-- Extracted entries follows --

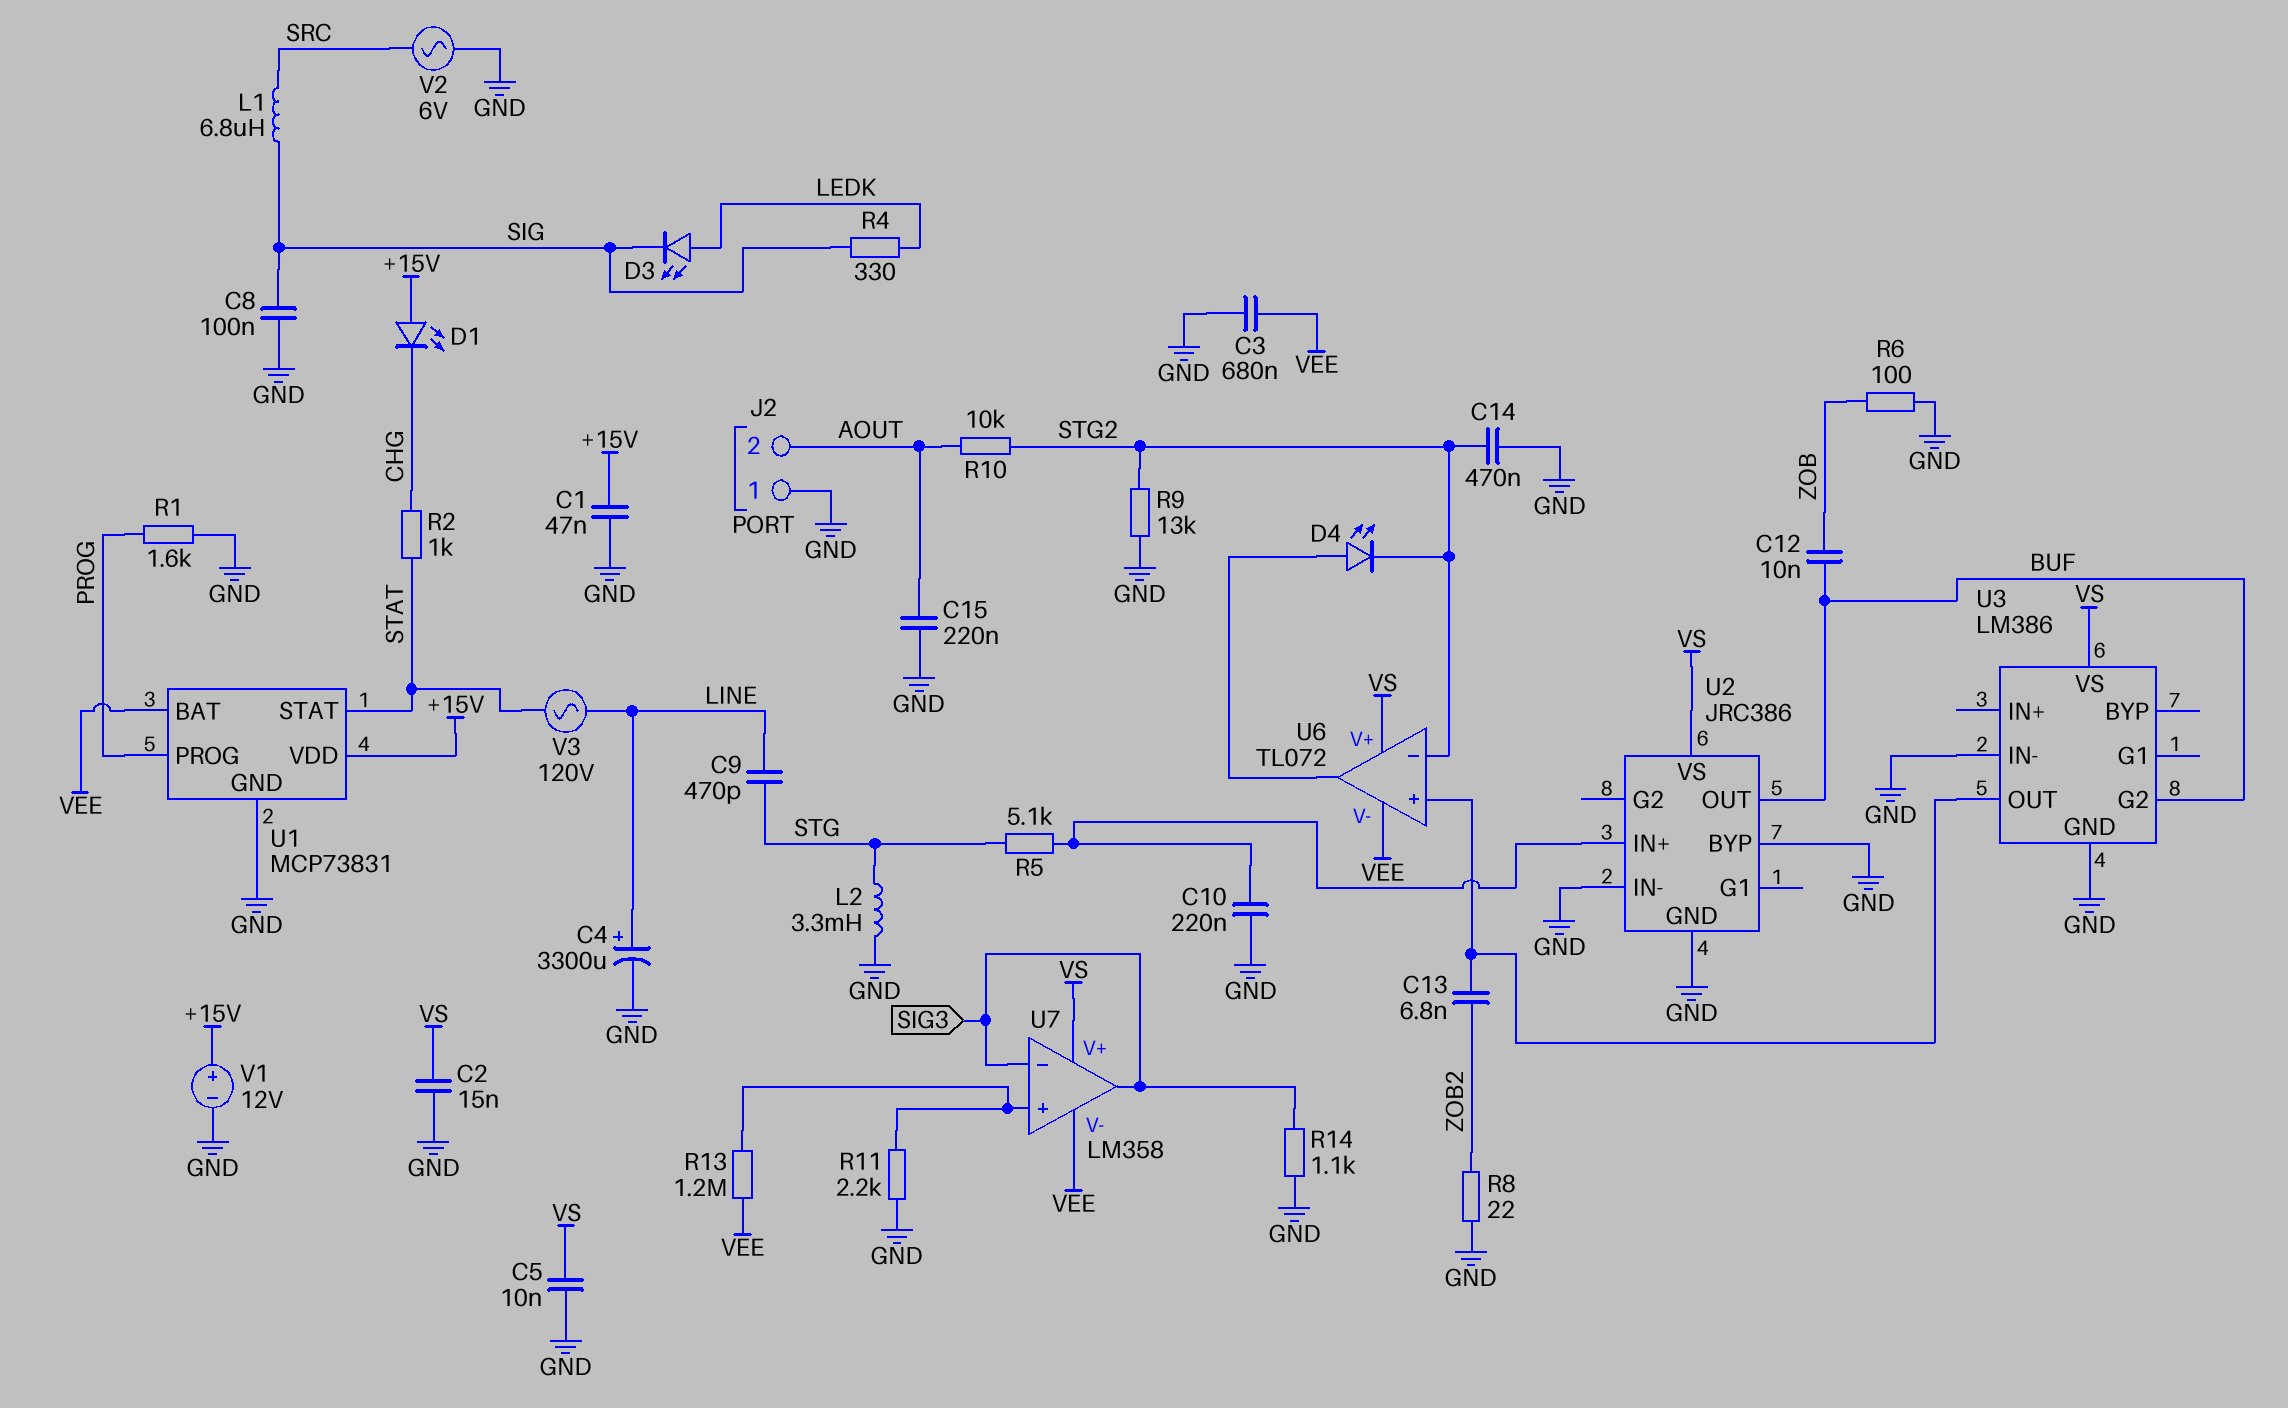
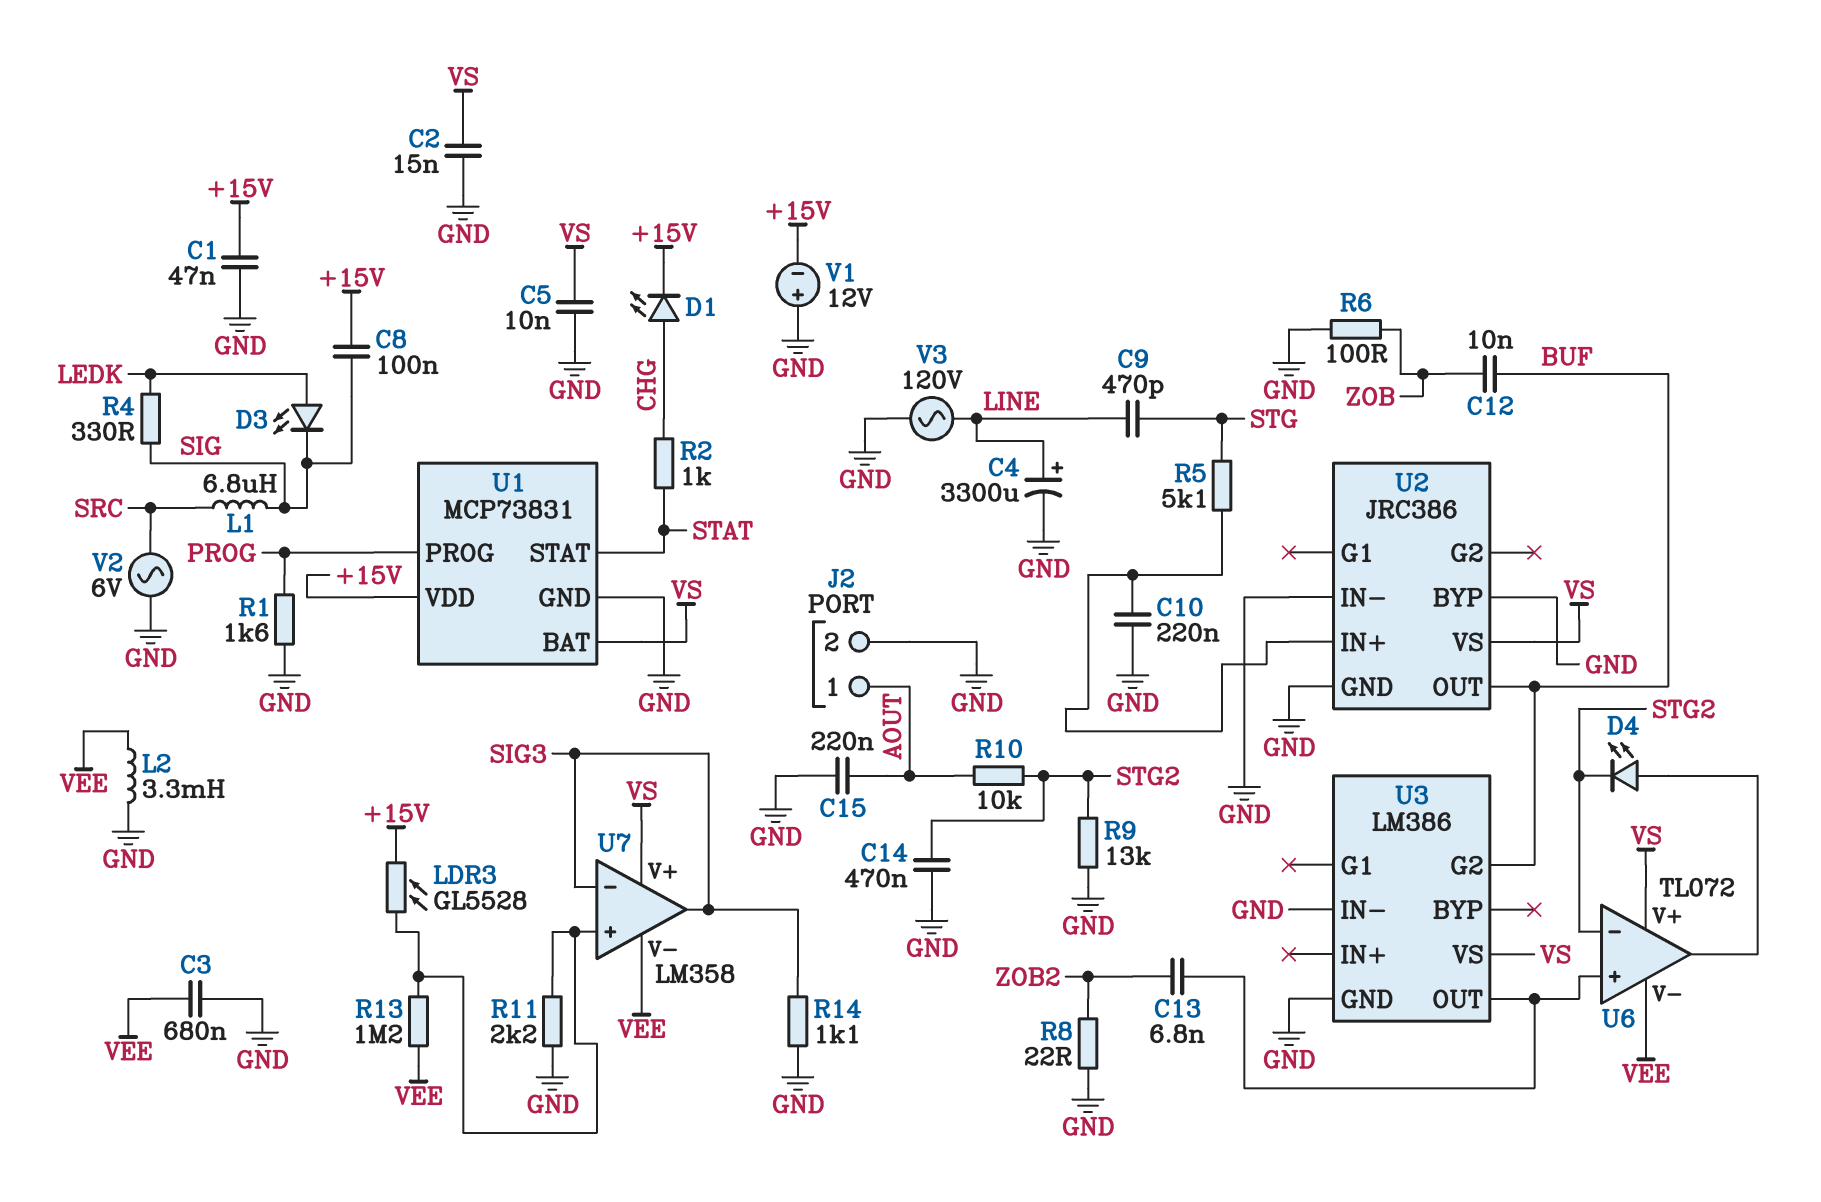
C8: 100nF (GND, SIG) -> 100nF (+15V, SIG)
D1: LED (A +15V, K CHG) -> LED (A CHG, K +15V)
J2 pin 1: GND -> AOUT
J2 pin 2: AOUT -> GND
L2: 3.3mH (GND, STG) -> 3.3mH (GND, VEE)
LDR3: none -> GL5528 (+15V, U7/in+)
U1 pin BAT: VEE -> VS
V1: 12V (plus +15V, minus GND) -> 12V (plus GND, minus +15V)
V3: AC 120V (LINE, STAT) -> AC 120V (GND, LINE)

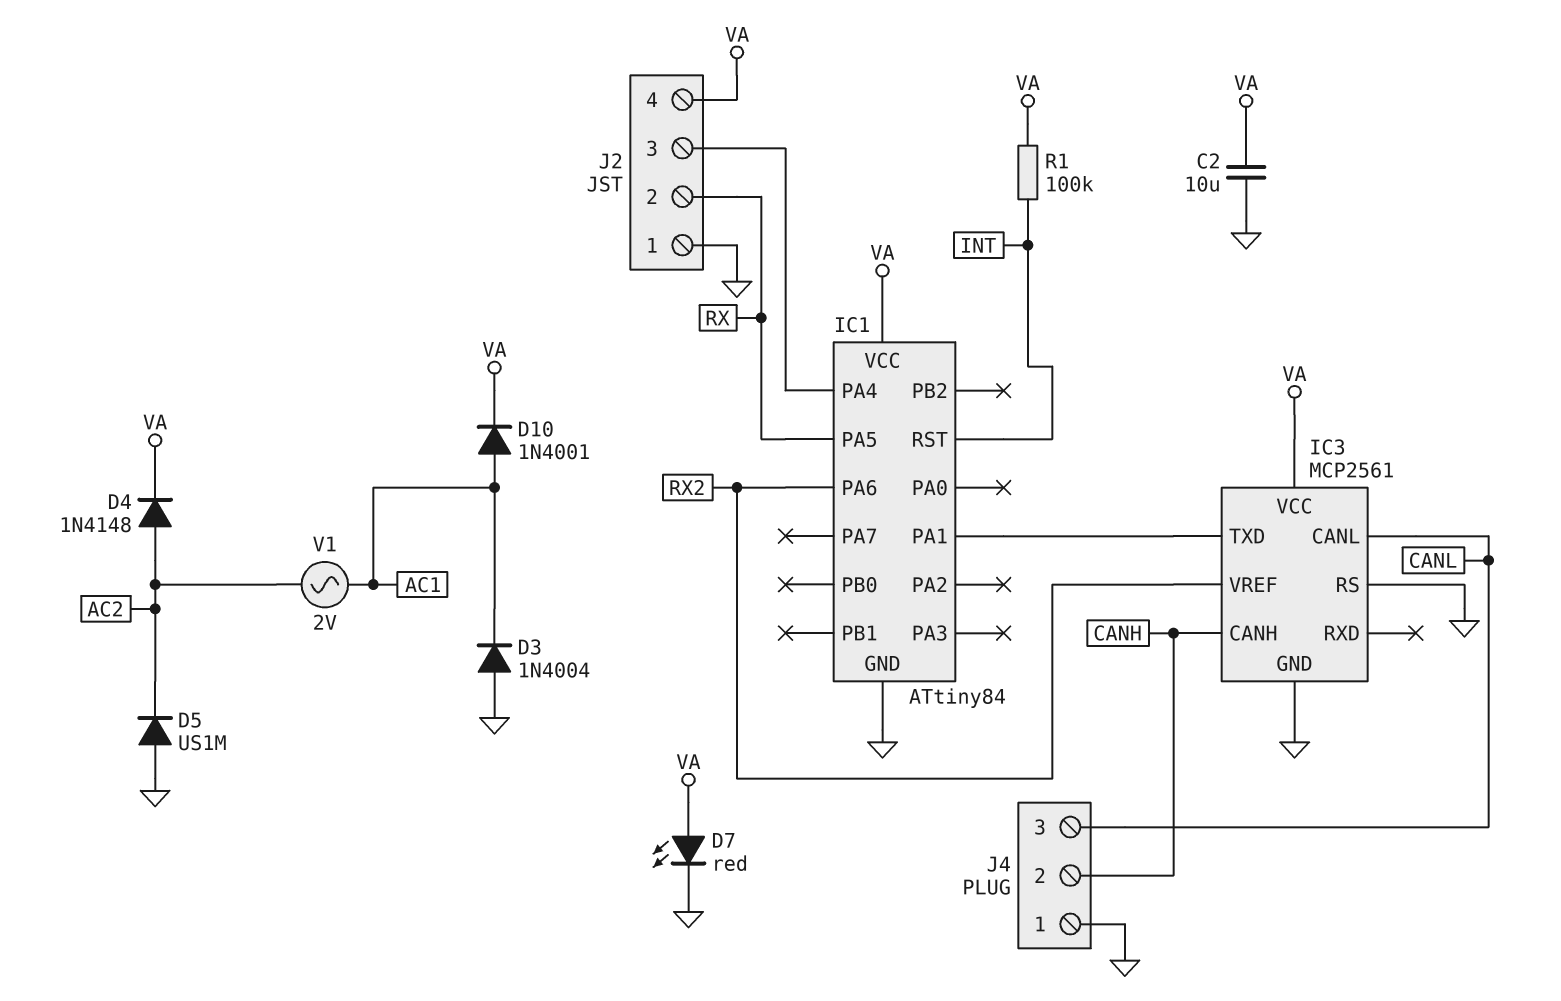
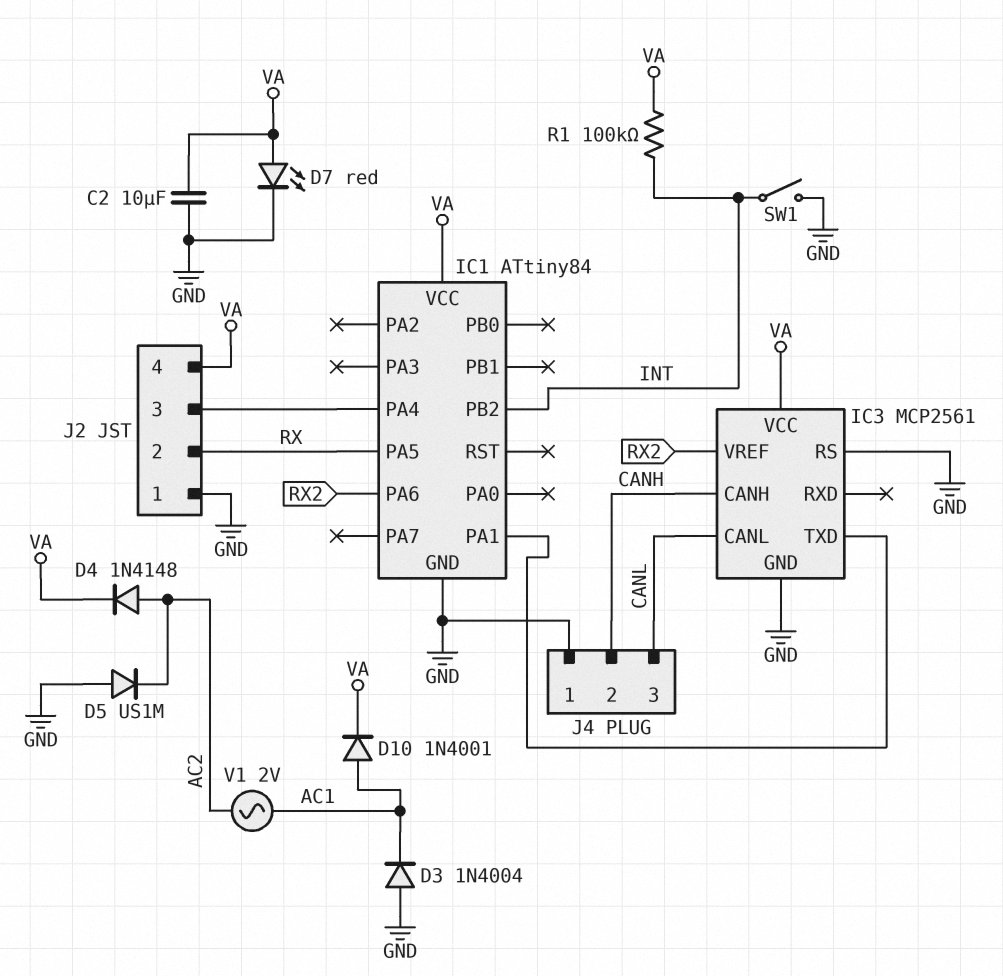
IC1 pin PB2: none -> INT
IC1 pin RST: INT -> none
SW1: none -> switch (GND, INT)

-- Extracted entries concluded --

Your answer must consist solely of the lines above between the line holding "J2 pin 1: GND -> AOUT" and the line holding "V3: AC 120V", inclusive, copied exactly.

J2 pin 1: GND -> AOUT
J2 pin 2: AOUT -> GND
L2: 3.3mH (GND, STG) -> 3.3mH (GND, VEE)
LDR3: none -> GL5528 (+15V, U7/in+)
U1 pin BAT: VEE -> VS
V1: 12V (plus +15V, minus GND) -> 12V (plus GND, minus +15V)
V3: AC 120V (LINE, STAT) -> AC 120V (GND, LINE)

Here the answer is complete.